• [Directions]: Update the items below by changing each "semicircle" to "half-circle". Keep every other part of them unchanged.

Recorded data
────

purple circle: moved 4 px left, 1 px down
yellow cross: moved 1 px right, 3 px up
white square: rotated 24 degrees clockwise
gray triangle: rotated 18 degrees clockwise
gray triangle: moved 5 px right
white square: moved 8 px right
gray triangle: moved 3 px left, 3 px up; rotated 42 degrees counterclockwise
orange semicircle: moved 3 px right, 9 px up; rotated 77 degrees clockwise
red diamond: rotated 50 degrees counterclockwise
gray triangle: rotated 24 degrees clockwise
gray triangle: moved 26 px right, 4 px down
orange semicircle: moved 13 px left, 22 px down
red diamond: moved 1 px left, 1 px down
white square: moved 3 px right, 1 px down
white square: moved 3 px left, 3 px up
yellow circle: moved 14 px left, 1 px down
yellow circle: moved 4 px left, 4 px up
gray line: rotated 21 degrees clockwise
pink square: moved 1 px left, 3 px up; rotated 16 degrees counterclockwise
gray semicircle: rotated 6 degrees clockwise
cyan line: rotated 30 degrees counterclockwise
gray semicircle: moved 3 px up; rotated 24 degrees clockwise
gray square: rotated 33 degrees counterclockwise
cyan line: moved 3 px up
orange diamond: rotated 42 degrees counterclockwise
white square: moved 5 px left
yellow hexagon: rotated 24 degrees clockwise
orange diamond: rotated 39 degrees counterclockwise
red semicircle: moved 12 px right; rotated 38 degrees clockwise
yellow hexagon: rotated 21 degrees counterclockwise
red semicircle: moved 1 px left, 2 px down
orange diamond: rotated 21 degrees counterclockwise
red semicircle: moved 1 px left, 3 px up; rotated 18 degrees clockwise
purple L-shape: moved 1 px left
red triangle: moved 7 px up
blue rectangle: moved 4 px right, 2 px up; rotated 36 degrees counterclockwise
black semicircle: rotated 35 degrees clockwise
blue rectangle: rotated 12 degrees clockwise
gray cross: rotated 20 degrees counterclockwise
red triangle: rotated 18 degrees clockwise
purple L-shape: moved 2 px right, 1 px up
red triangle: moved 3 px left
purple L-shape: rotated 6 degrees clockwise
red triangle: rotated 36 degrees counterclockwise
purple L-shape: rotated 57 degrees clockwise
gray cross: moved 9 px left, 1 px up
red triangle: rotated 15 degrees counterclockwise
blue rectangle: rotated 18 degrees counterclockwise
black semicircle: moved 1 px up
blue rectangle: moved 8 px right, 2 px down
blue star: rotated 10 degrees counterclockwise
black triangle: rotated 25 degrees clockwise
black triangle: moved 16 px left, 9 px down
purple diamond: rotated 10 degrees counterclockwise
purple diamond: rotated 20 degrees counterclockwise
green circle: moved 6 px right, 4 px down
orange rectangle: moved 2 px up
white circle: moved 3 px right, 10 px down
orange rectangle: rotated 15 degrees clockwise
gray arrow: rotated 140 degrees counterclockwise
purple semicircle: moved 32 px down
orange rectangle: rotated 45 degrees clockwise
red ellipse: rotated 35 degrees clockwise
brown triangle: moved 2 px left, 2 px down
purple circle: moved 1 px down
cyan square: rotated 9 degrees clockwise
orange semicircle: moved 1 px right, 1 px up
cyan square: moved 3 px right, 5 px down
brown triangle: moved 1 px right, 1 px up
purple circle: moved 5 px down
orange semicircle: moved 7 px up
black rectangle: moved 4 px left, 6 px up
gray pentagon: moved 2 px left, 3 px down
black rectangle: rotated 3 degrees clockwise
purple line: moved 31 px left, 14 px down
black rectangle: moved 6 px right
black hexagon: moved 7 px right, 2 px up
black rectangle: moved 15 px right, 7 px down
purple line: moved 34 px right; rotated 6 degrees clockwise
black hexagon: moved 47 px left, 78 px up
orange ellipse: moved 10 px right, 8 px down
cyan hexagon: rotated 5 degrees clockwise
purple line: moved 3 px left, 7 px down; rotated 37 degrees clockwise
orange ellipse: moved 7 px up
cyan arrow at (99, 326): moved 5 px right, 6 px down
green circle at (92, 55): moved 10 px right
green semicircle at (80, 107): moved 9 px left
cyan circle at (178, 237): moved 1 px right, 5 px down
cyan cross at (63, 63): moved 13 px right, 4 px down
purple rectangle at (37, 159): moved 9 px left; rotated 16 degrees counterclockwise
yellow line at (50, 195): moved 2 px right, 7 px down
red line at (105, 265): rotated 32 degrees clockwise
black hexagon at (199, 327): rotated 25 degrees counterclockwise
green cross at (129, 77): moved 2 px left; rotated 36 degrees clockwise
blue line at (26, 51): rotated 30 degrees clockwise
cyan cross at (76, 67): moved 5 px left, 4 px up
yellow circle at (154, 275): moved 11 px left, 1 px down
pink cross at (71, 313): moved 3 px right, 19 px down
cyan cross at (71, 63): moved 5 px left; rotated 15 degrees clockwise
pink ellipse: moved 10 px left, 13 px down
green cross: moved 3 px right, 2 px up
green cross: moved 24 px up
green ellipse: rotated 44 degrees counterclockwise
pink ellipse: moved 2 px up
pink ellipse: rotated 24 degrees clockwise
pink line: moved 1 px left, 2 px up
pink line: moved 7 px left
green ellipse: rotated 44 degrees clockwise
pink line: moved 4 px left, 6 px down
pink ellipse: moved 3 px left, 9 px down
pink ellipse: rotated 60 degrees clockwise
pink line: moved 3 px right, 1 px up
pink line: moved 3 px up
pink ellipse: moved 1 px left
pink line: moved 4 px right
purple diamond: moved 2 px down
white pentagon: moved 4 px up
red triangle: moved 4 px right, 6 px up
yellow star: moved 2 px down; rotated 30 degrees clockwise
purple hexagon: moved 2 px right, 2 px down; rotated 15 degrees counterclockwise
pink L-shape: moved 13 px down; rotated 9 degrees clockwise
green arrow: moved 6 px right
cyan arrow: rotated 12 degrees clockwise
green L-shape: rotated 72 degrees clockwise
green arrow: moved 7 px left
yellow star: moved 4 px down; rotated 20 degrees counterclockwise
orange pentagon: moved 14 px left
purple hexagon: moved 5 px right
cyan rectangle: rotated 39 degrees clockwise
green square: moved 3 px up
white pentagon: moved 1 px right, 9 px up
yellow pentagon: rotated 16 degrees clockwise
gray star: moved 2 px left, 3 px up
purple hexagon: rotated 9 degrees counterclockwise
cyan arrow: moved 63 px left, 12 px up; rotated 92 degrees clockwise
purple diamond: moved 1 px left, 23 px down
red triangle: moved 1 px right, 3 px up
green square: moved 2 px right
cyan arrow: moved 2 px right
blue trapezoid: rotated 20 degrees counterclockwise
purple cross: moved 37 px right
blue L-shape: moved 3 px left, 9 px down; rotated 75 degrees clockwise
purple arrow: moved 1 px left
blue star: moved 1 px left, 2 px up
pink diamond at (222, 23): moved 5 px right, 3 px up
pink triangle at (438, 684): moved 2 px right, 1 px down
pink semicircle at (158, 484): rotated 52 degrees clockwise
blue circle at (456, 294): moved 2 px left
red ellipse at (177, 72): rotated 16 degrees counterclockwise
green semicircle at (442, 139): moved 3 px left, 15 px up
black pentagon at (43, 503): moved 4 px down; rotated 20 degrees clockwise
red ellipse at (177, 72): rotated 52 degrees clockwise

────

• [The reply]:
purple circle: moved 4 px left, 1 px down
yellow cross: moved 1 px right, 3 px up
white square: rotated 24 degrees clockwise
gray triangle: rotated 18 degrees clockwise
gray triangle: moved 5 px right
white square: moved 8 px right
gray triangle: moved 3 px left, 3 px up; rotated 42 degrees counterclockwise
orange half-circle: moved 3 px right, 9 px up; rotated 77 degrees clockwise
red diamond: rotated 50 degrees counterclockwise
gray triangle: rotated 24 degrees clockwise
gray triangle: moved 26 px right, 4 px down
orange half-circle: moved 13 px left, 22 px down
red diamond: moved 1 px left, 1 px down
white square: moved 3 px right, 1 px down
white square: moved 3 px left, 3 px up
yellow circle: moved 14 px left, 1 px down
yellow circle: moved 4 px left, 4 px up
gray line: rotated 21 degrees clockwise
pink square: moved 1 px left, 3 px up; rotated 16 degrees counterclockwise
gray half-circle: rotated 6 degrees clockwise
cyan line: rotated 30 degrees counterclockwise
gray half-circle: moved 3 px up; rotated 24 degrees clockwise
gray square: rotated 33 degrees counterclockwise
cyan line: moved 3 px up
orange diamond: rotated 42 degrees counterclockwise
white square: moved 5 px left
yellow hexagon: rotated 24 degrees clockwise
orange diamond: rotated 39 degrees counterclockwise
red half-circle: moved 12 px right; rotated 38 degrees clockwise
yellow hexagon: rotated 21 degrees counterclockwise
red half-circle: moved 1 px left, 2 px down
orange diamond: rotated 21 degrees counterclockwise
red half-circle: moved 1 px left, 3 px up; rotated 18 degrees clockwise
purple L-shape: moved 1 px left
red triangle: moved 7 px up
blue rectangle: moved 4 px right, 2 px up; rotated 36 degrees counterclockwise
black half-circle: rotated 35 degrees clockwise
blue rectangle: rotated 12 degrees clockwise
gray cross: rotated 20 degrees counterclockwise
red triangle: rotated 18 degrees clockwise
purple L-shape: moved 2 px right, 1 px up
red triangle: moved 3 px left
purple L-shape: rotated 6 degrees clockwise
red triangle: rotated 36 degrees counterclockwise
purple L-shape: rotated 57 degrees clockwise
gray cross: moved 9 px left, 1 px up
red triangle: rotated 15 degrees counterclockwise
blue rectangle: rotated 18 degrees counterclockwise
black half-circle: moved 1 px up
blue rectangle: moved 8 px right, 2 px down
blue star: rotated 10 degrees counterclockwise
black triangle: rotated 25 degrees clockwise
black triangle: moved 16 px left, 9 px down
purple diamond: rotated 10 degrees counterclockwise
purple diamond: rotated 20 degrees counterclockwise
green circle: moved 6 px right, 4 px down
orange rectangle: moved 2 px up
white circle: moved 3 px right, 10 px down
orange rectangle: rotated 15 degrees clockwise
gray arrow: rotated 140 degrees counterclockwise
purple half-circle: moved 32 px down
orange rectangle: rotated 45 degrees clockwise
red ellipse: rotated 35 degrees clockwise
brown triangle: moved 2 px left, 2 px down
purple circle: moved 1 px down
cyan square: rotated 9 degrees clockwise
orange half-circle: moved 1 px right, 1 px up
cyan square: moved 3 px right, 5 px down
brown triangle: moved 1 px right, 1 px up
purple circle: moved 5 px down
orange half-circle: moved 7 px up
black rectangle: moved 4 px left, 6 px up
gray pentagon: moved 2 px left, 3 px down
black rectangle: rotated 3 degrees clockwise
purple line: moved 31 px left, 14 px down
black rectangle: moved 6 px right
black hexagon: moved 7 px right, 2 px up
black rectangle: moved 15 px right, 7 px down
purple line: moved 34 px right; rotated 6 degrees clockwise
black hexagon: moved 47 px left, 78 px up
orange ellipse: moved 10 px right, 8 px down
cyan hexagon: rotated 5 degrees clockwise
purple line: moved 3 px left, 7 px down; rotated 37 degrees clockwise
orange ellipse: moved 7 px up
cyan arrow at (99, 326): moved 5 px right, 6 px down
green circle at (92, 55): moved 10 px right
green half-circle at (80, 107): moved 9 px left
cyan circle at (178, 237): moved 1 px right, 5 px down
cyan cross at (63, 63): moved 13 px right, 4 px down
purple rectangle at (37, 159): moved 9 px left; rotated 16 degrees counterclockwise
yellow line at (50, 195): moved 2 px right, 7 px down
red line at (105, 265): rotated 32 degrees clockwise
black hexagon at (199, 327): rotated 25 degrees counterclockwise
green cross at (129, 77): moved 2 px left; rotated 36 degrees clockwise
blue line at (26, 51): rotated 30 degrees clockwise
cyan cross at (76, 67): moved 5 px left, 4 px up
yellow circle at (154, 275): moved 11 px left, 1 px down
pink cross at (71, 313): moved 3 px right, 19 px down
cyan cross at (71, 63): moved 5 px left; rotated 15 degrees clockwise
pink ellipse: moved 10 px left, 13 px down
green cross: moved 3 px right, 2 px up
green cross: moved 24 px up
green ellipse: rotated 44 degrees counterclockwise
pink ellipse: moved 2 px up
pink ellipse: rotated 24 degrees clockwise
pink line: moved 1 px left, 2 px up
pink line: moved 7 px left
green ellipse: rotated 44 degrees clockwise
pink line: moved 4 px left, 6 px down
pink ellipse: moved 3 px left, 9 px down
pink ellipse: rotated 60 degrees clockwise
pink line: moved 3 px right, 1 px up
pink line: moved 3 px up
pink ellipse: moved 1 px left
pink line: moved 4 px right
purple diamond: moved 2 px down
white pentagon: moved 4 px up
red triangle: moved 4 px right, 6 px up
yellow star: moved 2 px down; rotated 30 degrees clockwise
purple hexagon: moved 2 px right, 2 px down; rotated 15 degrees counterclockwise
pink L-shape: moved 13 px down; rotated 9 degrees clockwise
green arrow: moved 6 px right
cyan arrow: rotated 12 degrees clockwise
green L-shape: rotated 72 degrees clockwise
green arrow: moved 7 px left
yellow star: moved 4 px down; rotated 20 degrees counterclockwise
orange pentagon: moved 14 px left
purple hexagon: moved 5 px right
cyan rectangle: rotated 39 degrees clockwise
green square: moved 3 px up
white pentagon: moved 1 px right, 9 px up
yellow pentagon: rotated 16 degrees clockwise
gray star: moved 2 px left, 3 px up
purple hexagon: rotated 9 degrees counterclockwise
cyan arrow: moved 63 px left, 12 px up; rotated 92 degrees clockwise
purple diamond: moved 1 px left, 23 px down
red triangle: moved 1 px right, 3 px up
green square: moved 2 px right
cyan arrow: moved 2 px right
blue trapezoid: rotated 20 degrees counterclockwise
purple cross: moved 37 px right
blue L-shape: moved 3 px left, 9 px down; rotated 75 degrees clockwise
purple arrow: moved 1 px left
blue star: moved 1 px left, 2 px up
pink diamond at (222, 23): moved 5 px right, 3 px up
pink triangle at (438, 684): moved 2 px right, 1 px down
pink half-circle at (158, 484): rotated 52 degrees clockwise
blue circle at (456, 294): moved 2 px left
red ellipse at (177, 72): rotated 16 degrees counterclockwise
green half-circle at (442, 139): moved 3 px left, 15 px up
black pentagon at (43, 503): moved 4 px down; rotated 20 degrees clockwise
red ellipse at (177, 72): rotated 52 degrees clockwise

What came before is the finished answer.